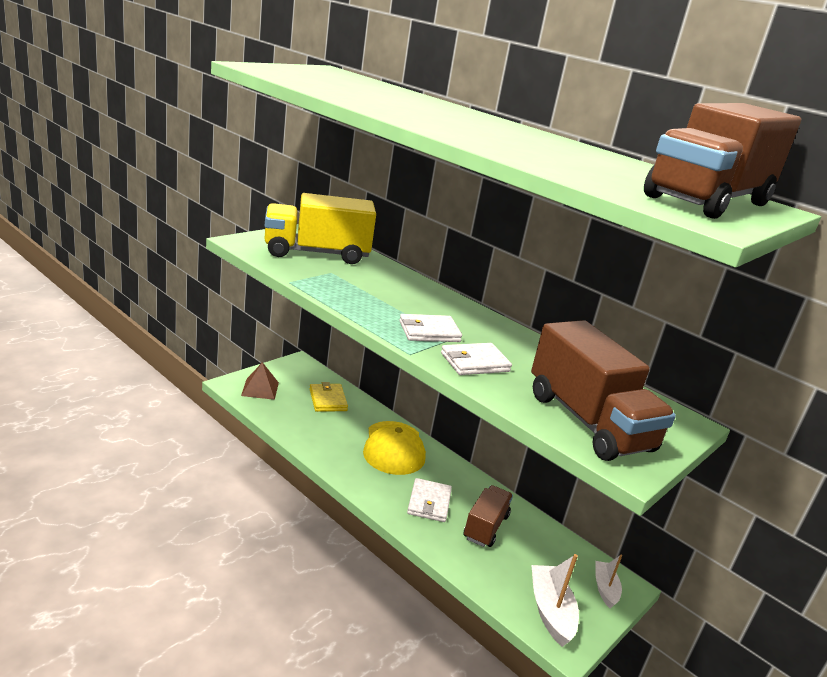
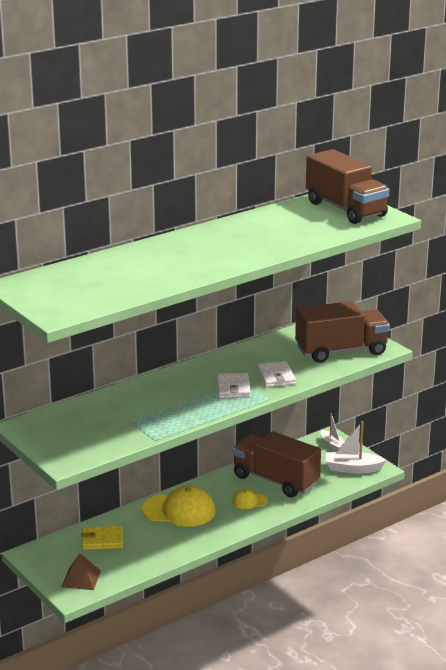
camera: 75 degrees left, 0 degrees up
(316, 253) = (85, 426): yellow truck -> none
(429, 502) = (249, 501): white wallet -> yellow cap
(485, 527) = (275, 480): brown truck -> brown truck, size x1.69
(605, 589) = (332, 445): white boat -> white boat turned 135 degrees counterclockwise

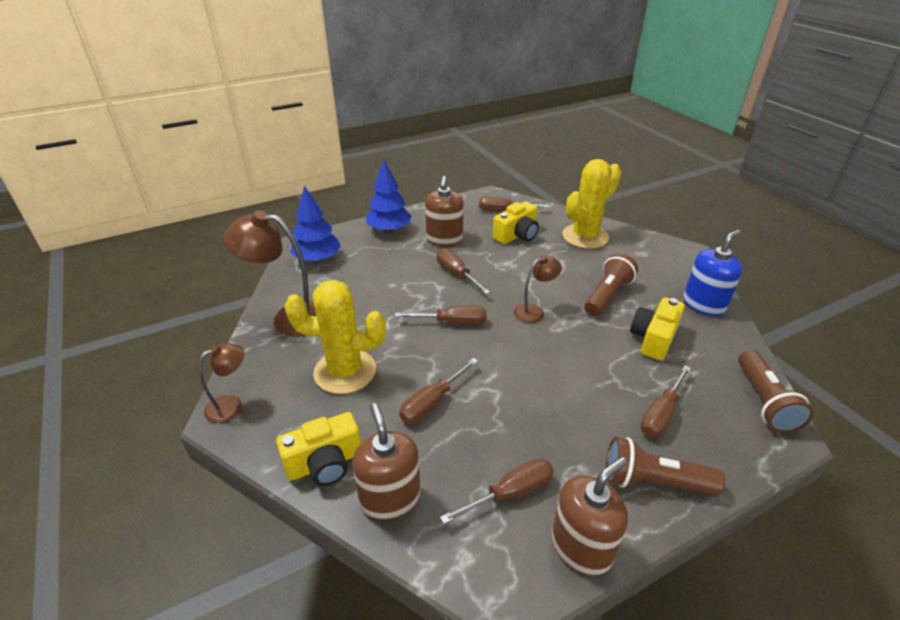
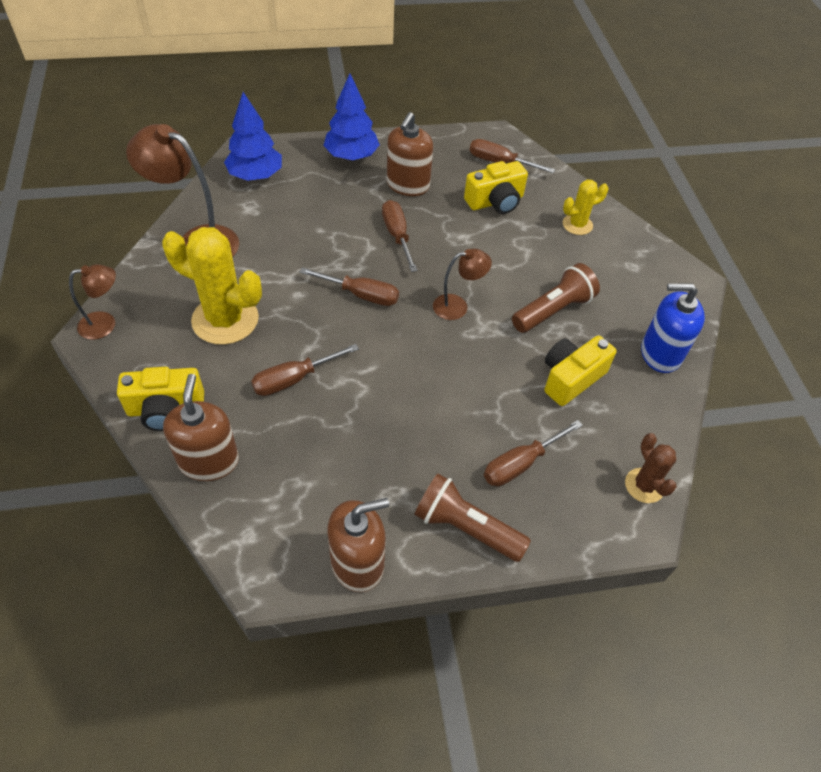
camera: 15 degrees right, 15 degrees up
(510, 493) = (320, 493): brown screwdriver -> none
(585, 236) = (577, 225): yellow cactus -> yellow cactus, size x0.53
(703, 304) = (660, 353): blue soap dispenser -> blue soap dispenser turned 150 degrees counterclockwise
(764, 401) = (644, 485): brown flashlight -> brown cactus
##########
**Your objective**
Every line of the records above should be copied exactly, while the pictures are left behind.

**Answer area**
camera: 75 degrees left, 0 degrees up
(316, 253) = (85, 426): yellow truck -> none
(429, 502) = (249, 501): white wallet -> yellow cap
(485, 527) = (275, 480): brown truck -> brown truck, size x1.69
(605, 589) = (332, 445): white boat -> white boat turned 135 degrees counterclockwise

camera: 15 degrees right, 15 degrees up
(510, 493) = (320, 493): brown screwdriver -> none
(585, 236) = (577, 225): yellow cactus -> yellow cactus, size x0.53
(703, 304) = (660, 353): blue soap dispenser -> blue soap dispenser turned 150 degrees counterclockwise
(764, 401) = (644, 485): brown flashlight -> brown cactus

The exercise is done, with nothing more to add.